=== REQUIRED WORK ===
Everything from the line containing "C9: 4.7nF (U1/OUT, ZOB) -> 47nF (U1/OUT, ZOB)" through the last line of the material below is to be copied exactly, ends included.

=== AVAILABLE DATA ===
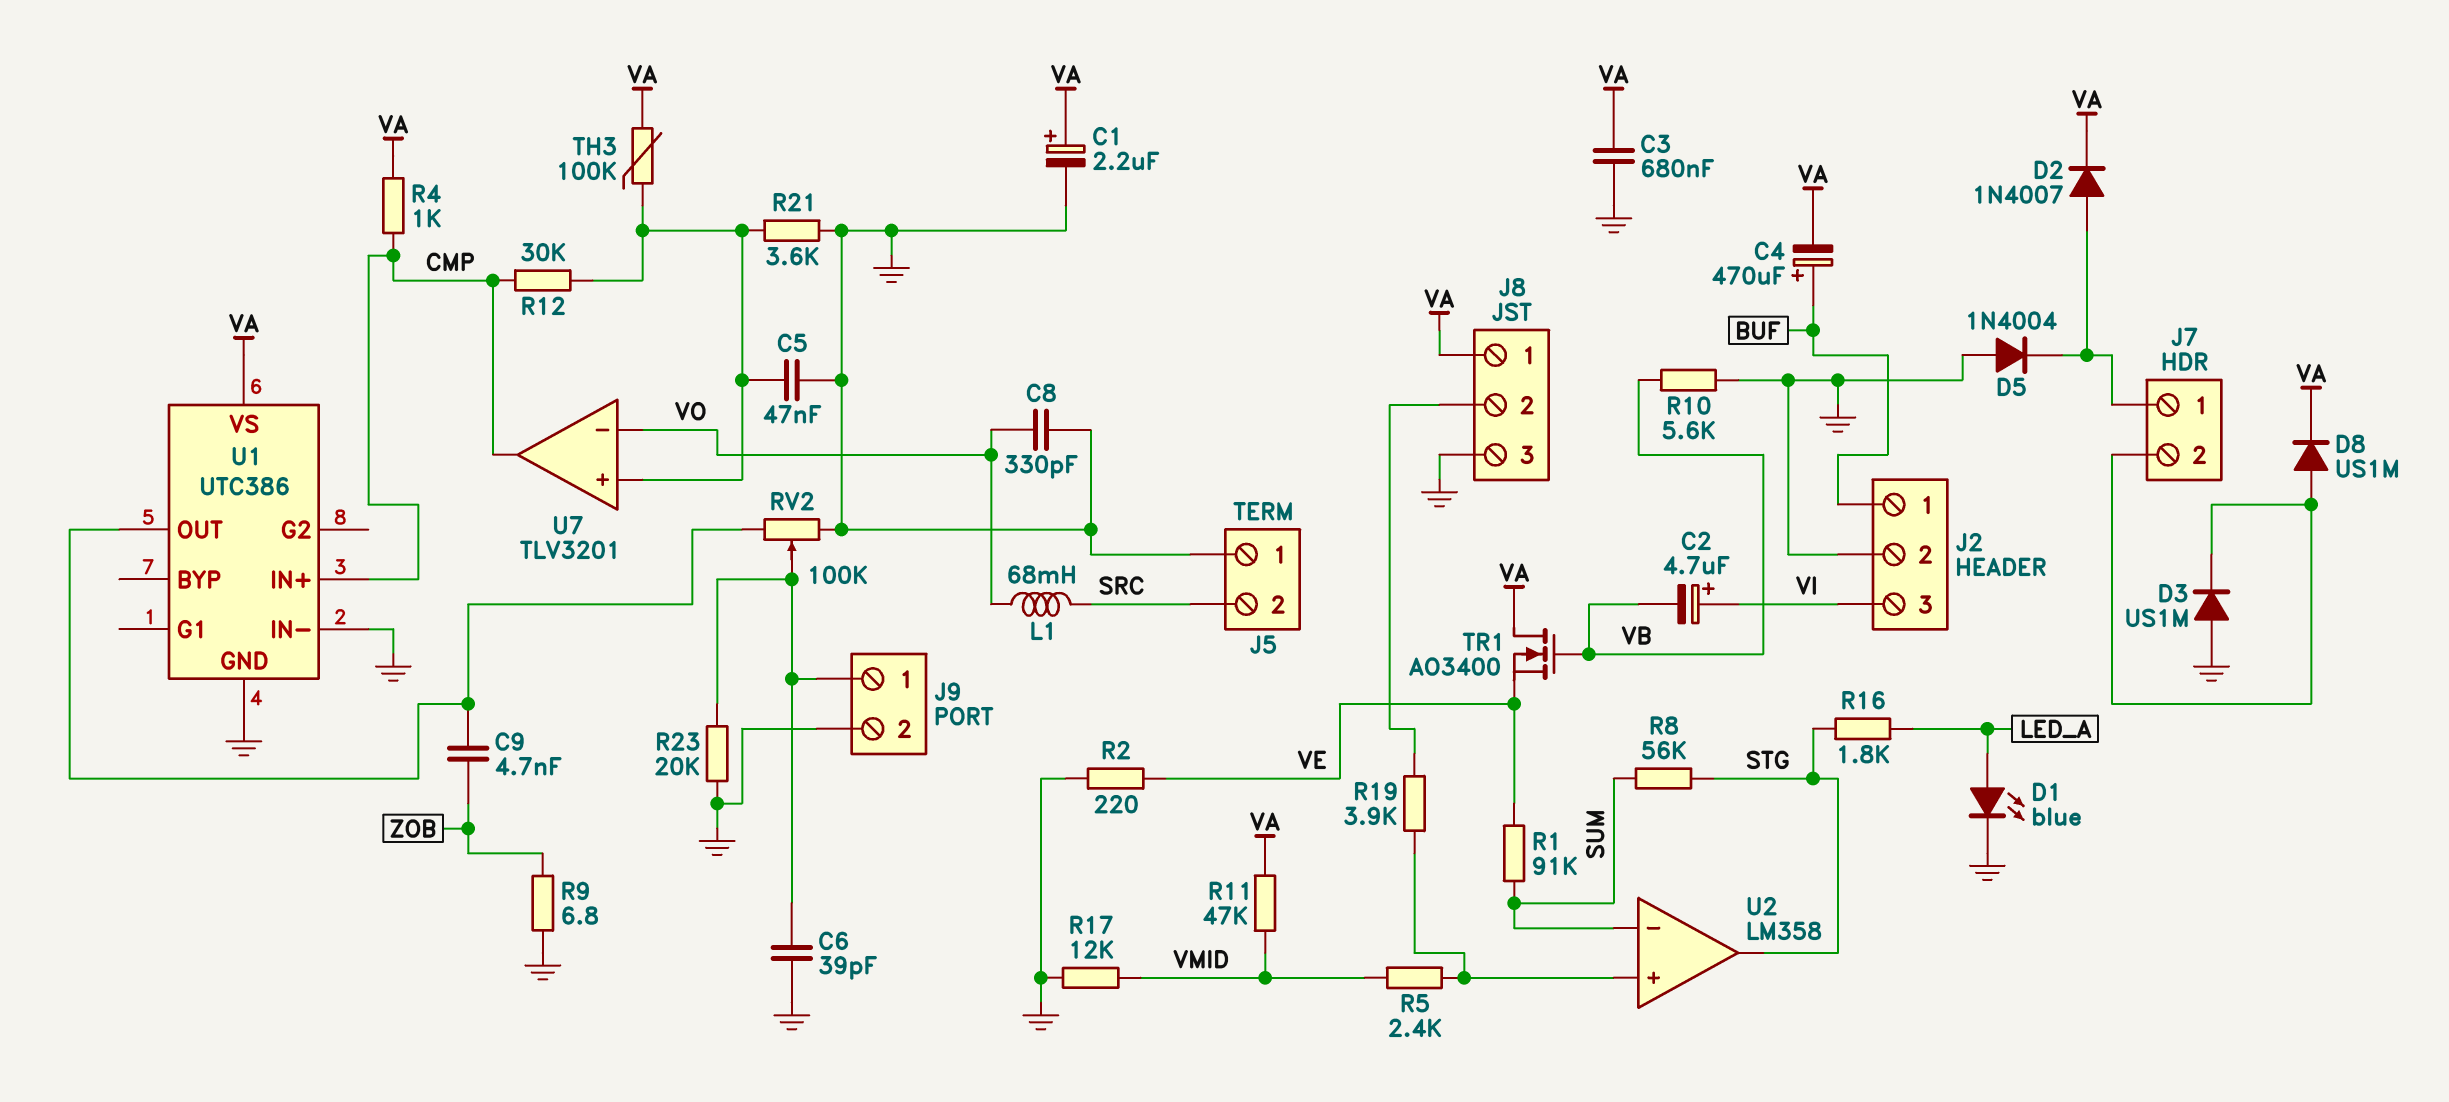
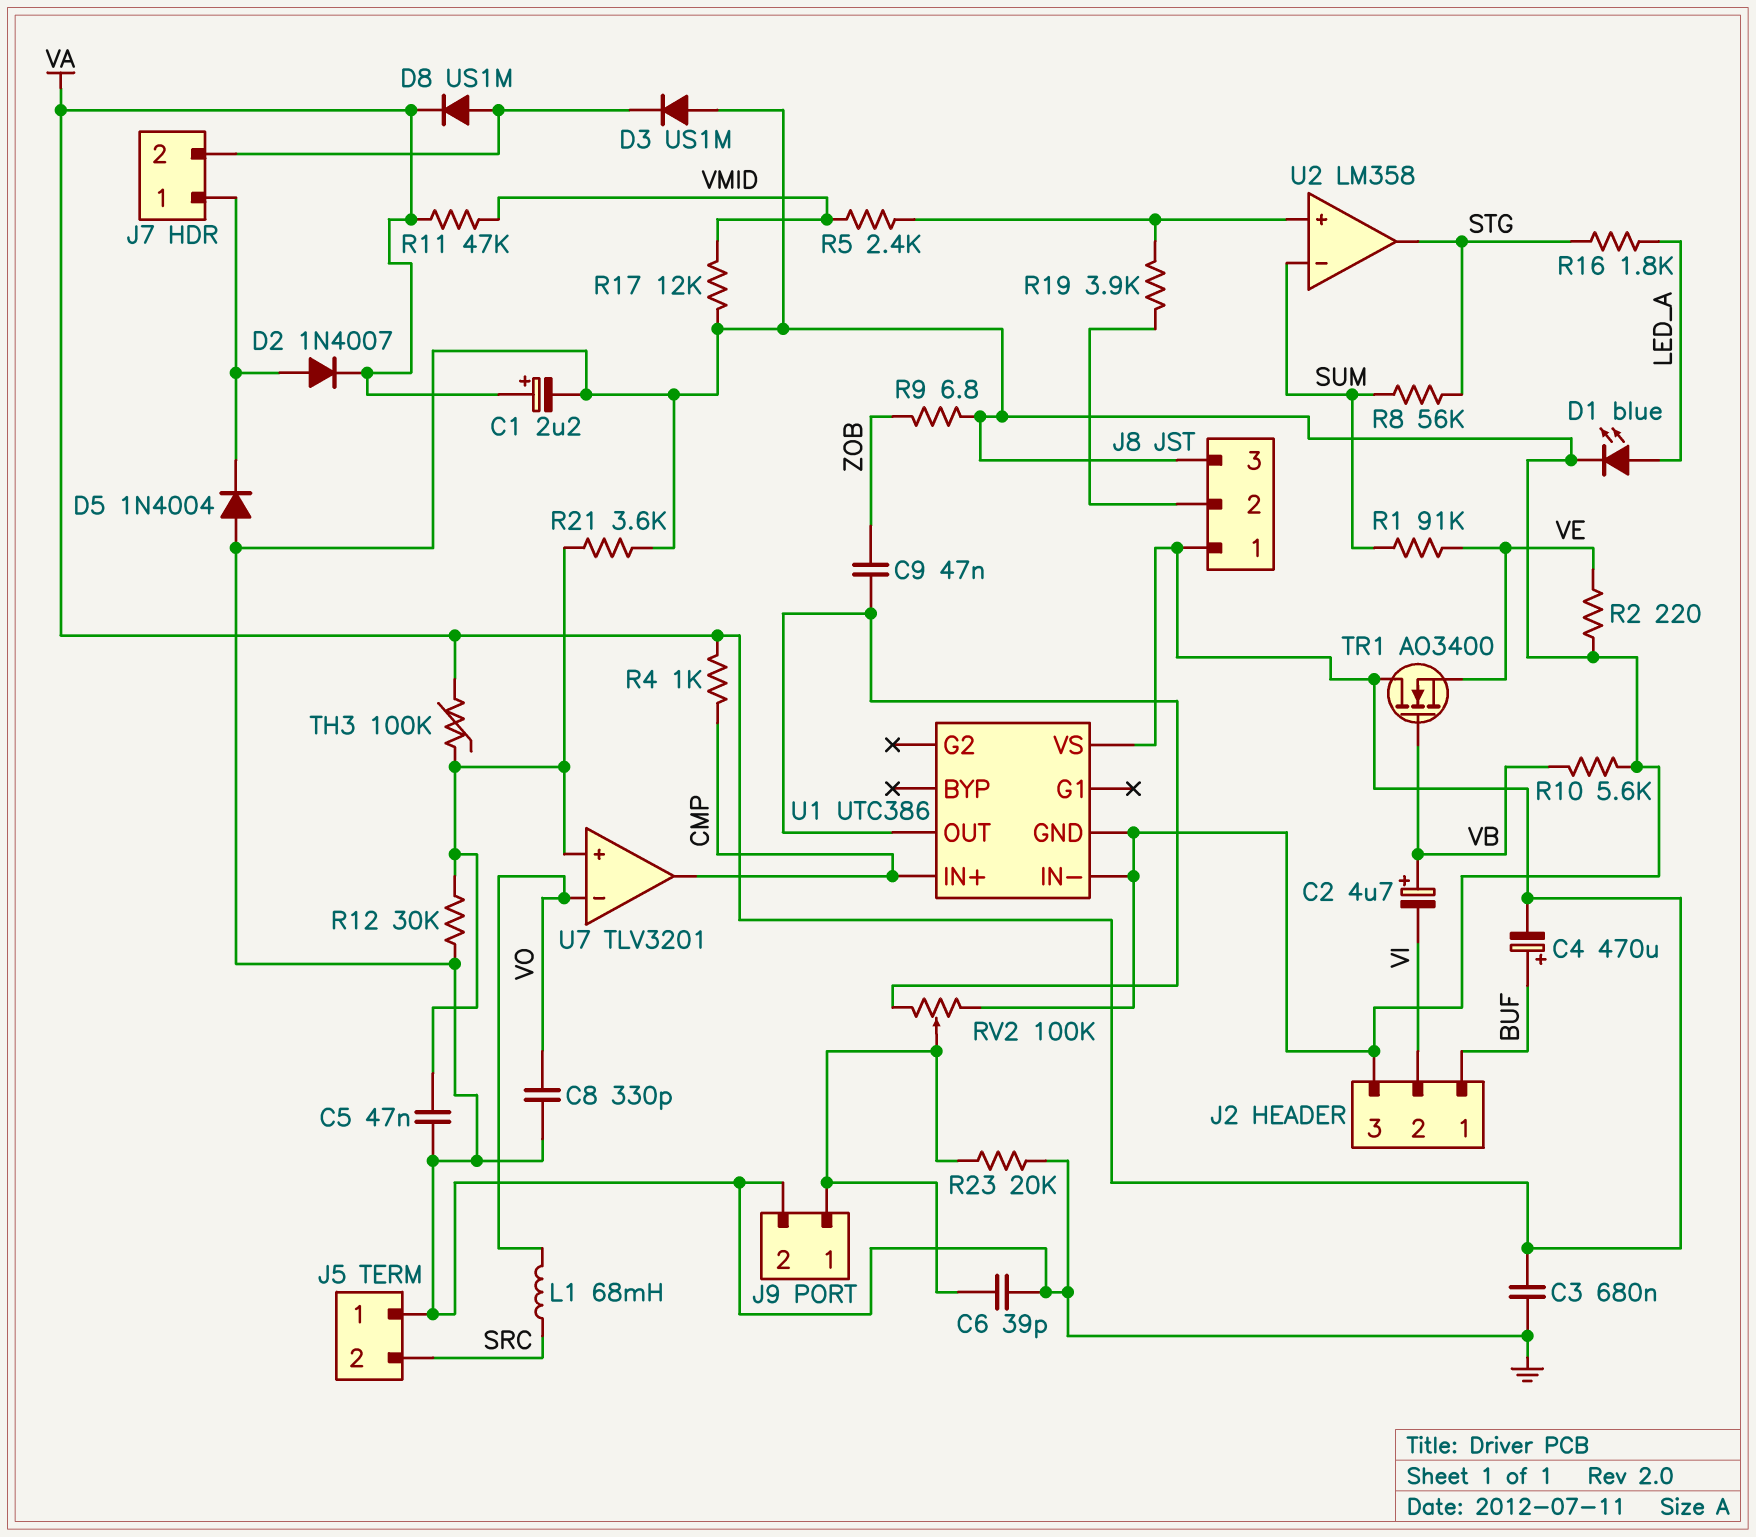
C2: 4.7uF (plus VI, minus VB) -> 4.7uF (plus VB, minus VI)
C9: 4.7nF (U1/OUT, ZOB) -> 47nF (U1/OUT, ZOB)
J2 pin 2: GND -> VI
J2 pin 3: VI -> GND
R12: 30k (CMP, U7/in+) -> 30k (GND, U7/in+)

=== PROBLEM SOLUTION ===
C9: 4.7nF (U1/OUT, ZOB) -> 47nF (U1/OUT, ZOB)
J2 pin 2: GND -> VI
J2 pin 3: VI -> GND
R12: 30k (CMP, U7/in+) -> 30k (GND, U7/in+)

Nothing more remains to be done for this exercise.